(Exercise inputs)

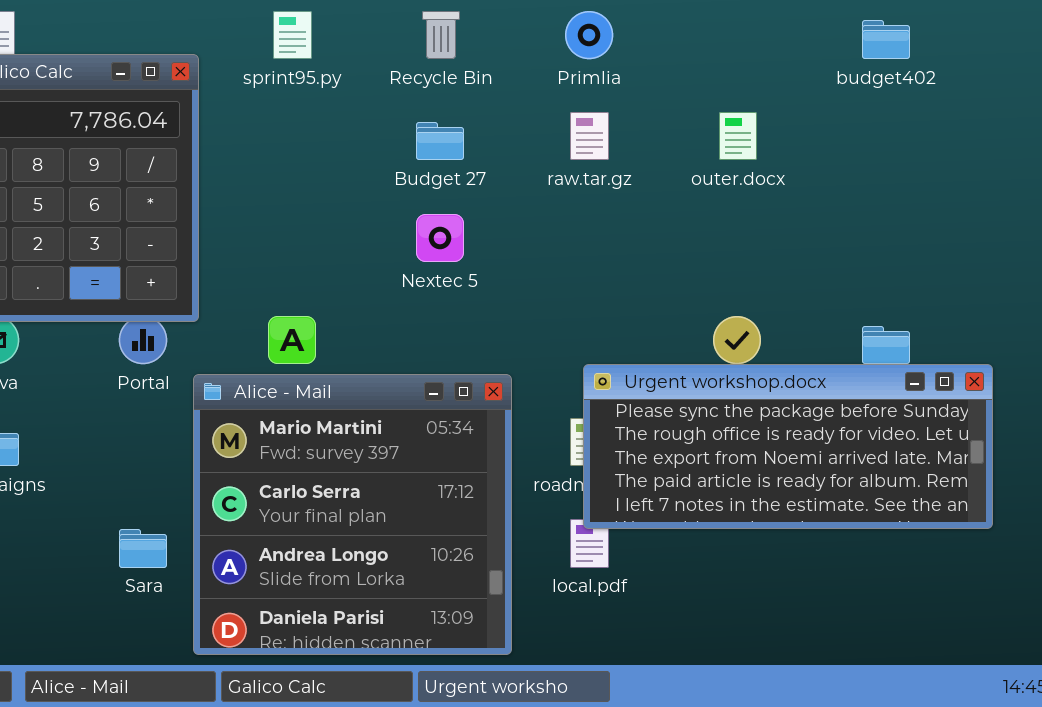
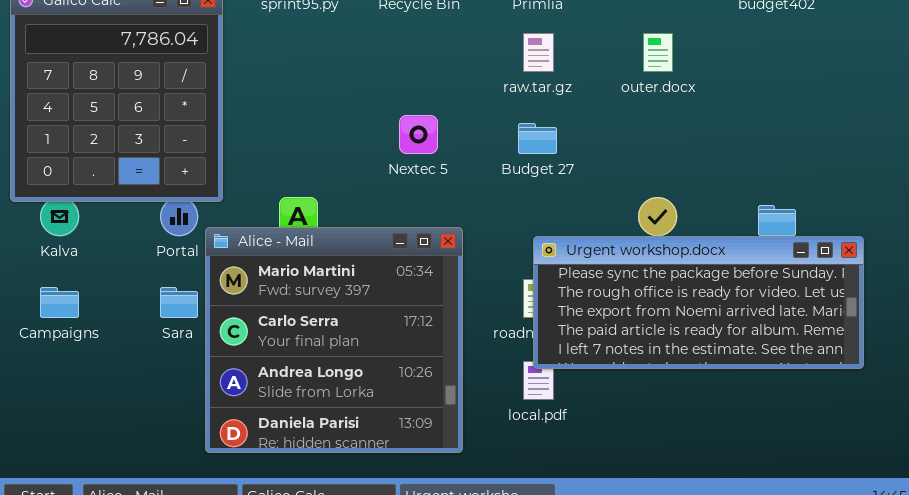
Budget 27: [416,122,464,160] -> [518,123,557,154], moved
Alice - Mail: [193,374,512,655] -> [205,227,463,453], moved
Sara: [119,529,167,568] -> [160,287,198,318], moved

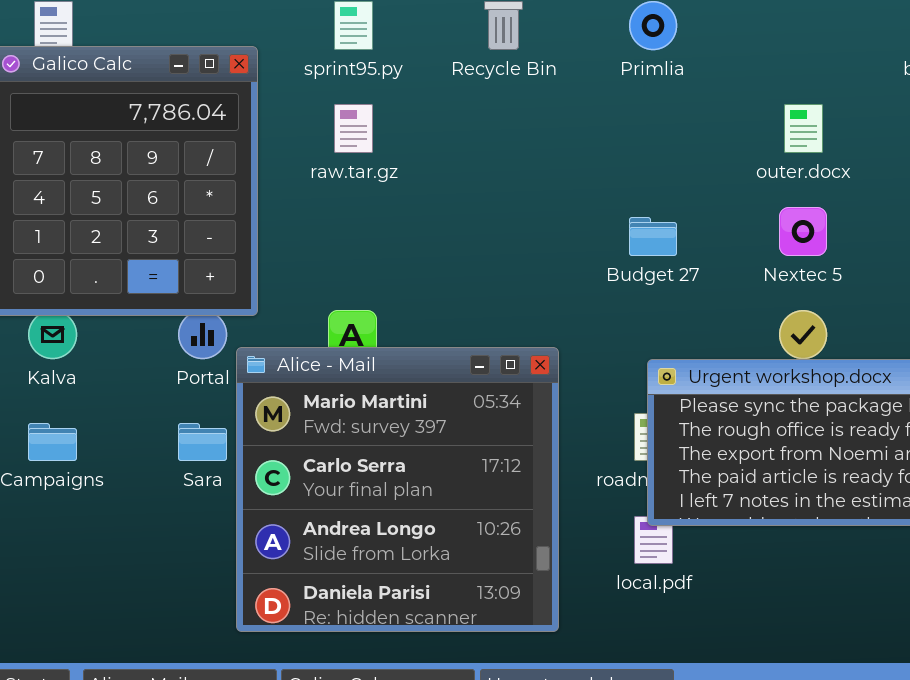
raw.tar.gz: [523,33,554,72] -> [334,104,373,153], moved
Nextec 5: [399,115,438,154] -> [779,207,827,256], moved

(End Exercise inputs)

Every line of the data above is to be set down word for word, with the pictures left out.

Budget 27: [416,122,464,160] -> [518,123,557,154], moved
Alice - Mail: [193,374,512,655] -> [205,227,463,453], moved
Sara: [119,529,167,568] -> [160,287,198,318], moved

raw.tar.gz: [523,33,554,72] -> [334,104,373,153], moved
Nextec 5: [399,115,438,154] -> [779,207,827,256], moved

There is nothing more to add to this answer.